#### Problem details:
Every line from the one containing "(650, 72) = (754, 194): brown" to the end of the records below, written out word for word, is the whole answer.

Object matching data
"""
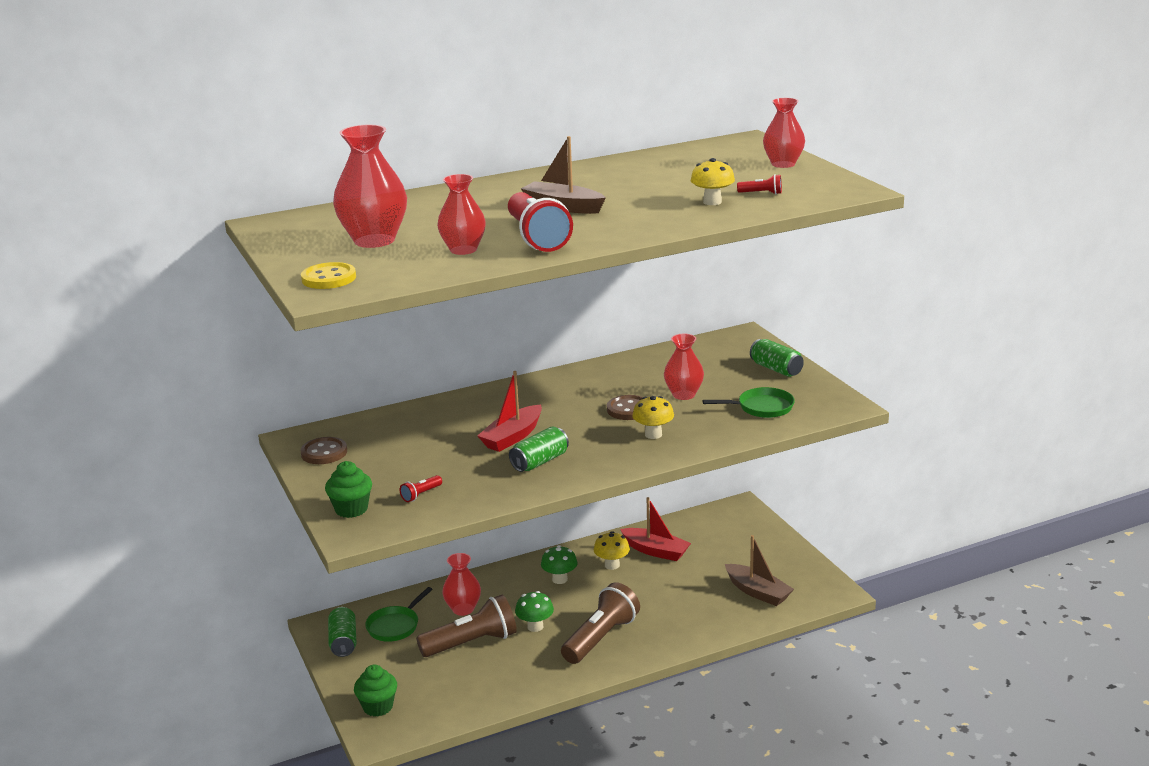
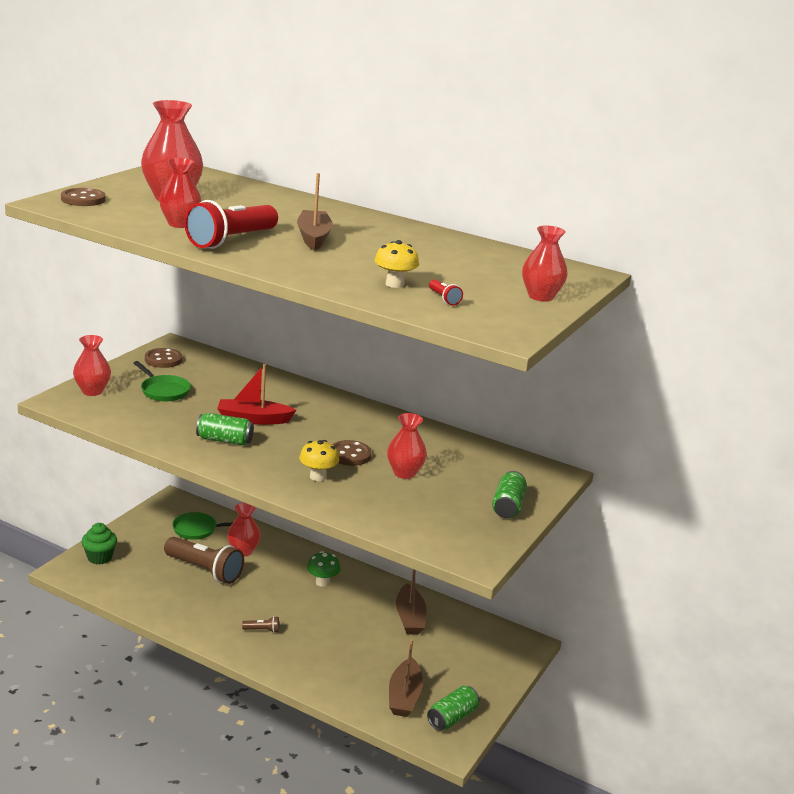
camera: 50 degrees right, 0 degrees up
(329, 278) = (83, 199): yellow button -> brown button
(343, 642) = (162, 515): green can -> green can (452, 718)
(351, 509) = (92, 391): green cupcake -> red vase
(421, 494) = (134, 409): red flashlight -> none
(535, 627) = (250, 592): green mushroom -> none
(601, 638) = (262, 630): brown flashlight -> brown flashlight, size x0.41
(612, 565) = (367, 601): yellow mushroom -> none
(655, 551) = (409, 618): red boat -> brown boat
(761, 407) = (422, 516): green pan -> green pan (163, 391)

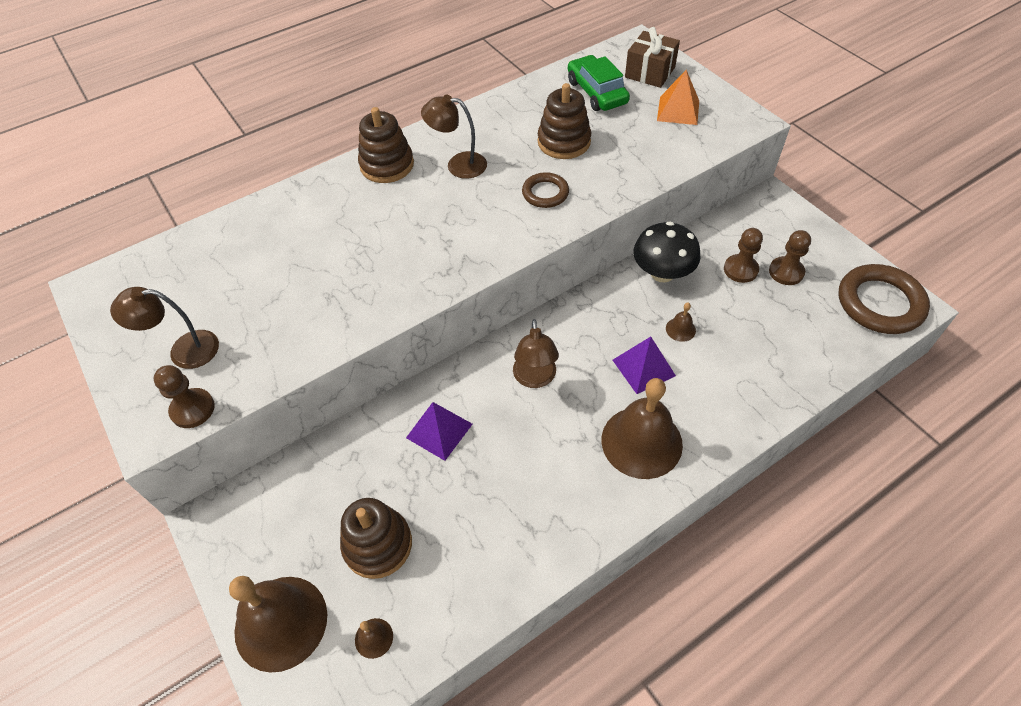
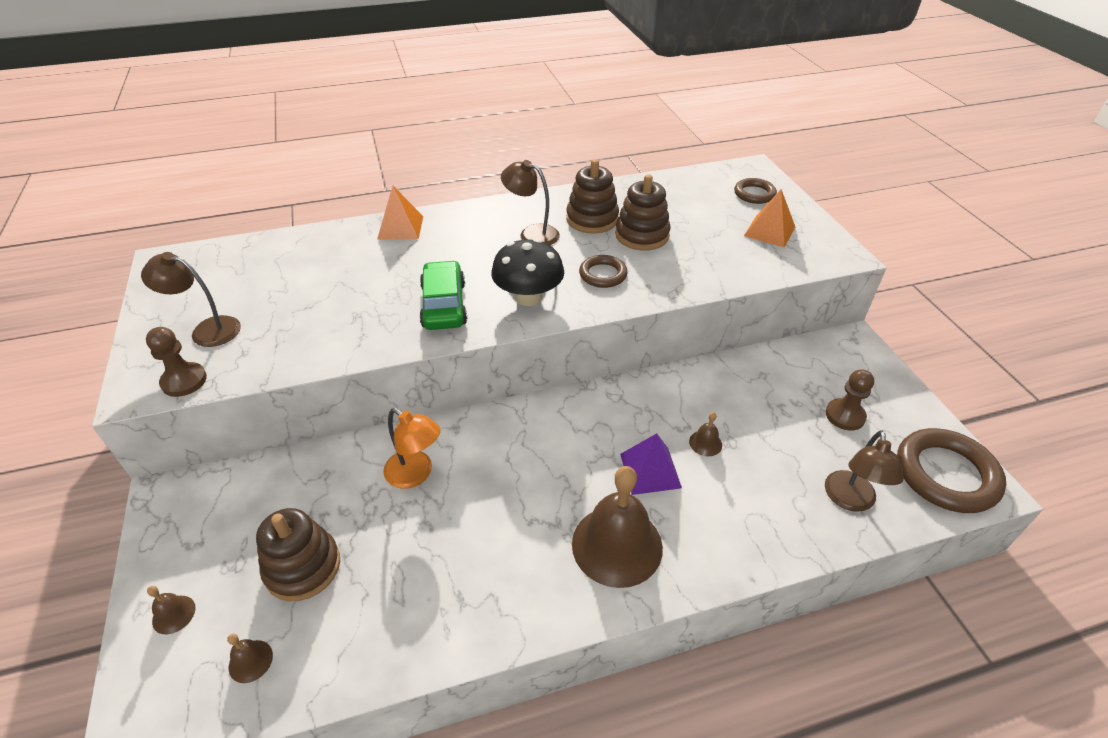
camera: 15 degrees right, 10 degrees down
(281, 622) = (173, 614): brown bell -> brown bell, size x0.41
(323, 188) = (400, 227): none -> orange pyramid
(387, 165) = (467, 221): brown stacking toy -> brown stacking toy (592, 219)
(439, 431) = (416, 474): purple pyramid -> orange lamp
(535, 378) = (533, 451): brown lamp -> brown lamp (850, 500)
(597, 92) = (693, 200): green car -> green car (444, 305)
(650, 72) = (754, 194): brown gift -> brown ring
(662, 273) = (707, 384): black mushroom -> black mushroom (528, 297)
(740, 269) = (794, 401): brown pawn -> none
"""
#### The answer:
(650, 72) = (754, 194): brown gift -> brown ring
(662, 273) = (707, 384): black mushroom -> black mushroom (528, 297)
(740, 269) = (794, 401): brown pawn -> none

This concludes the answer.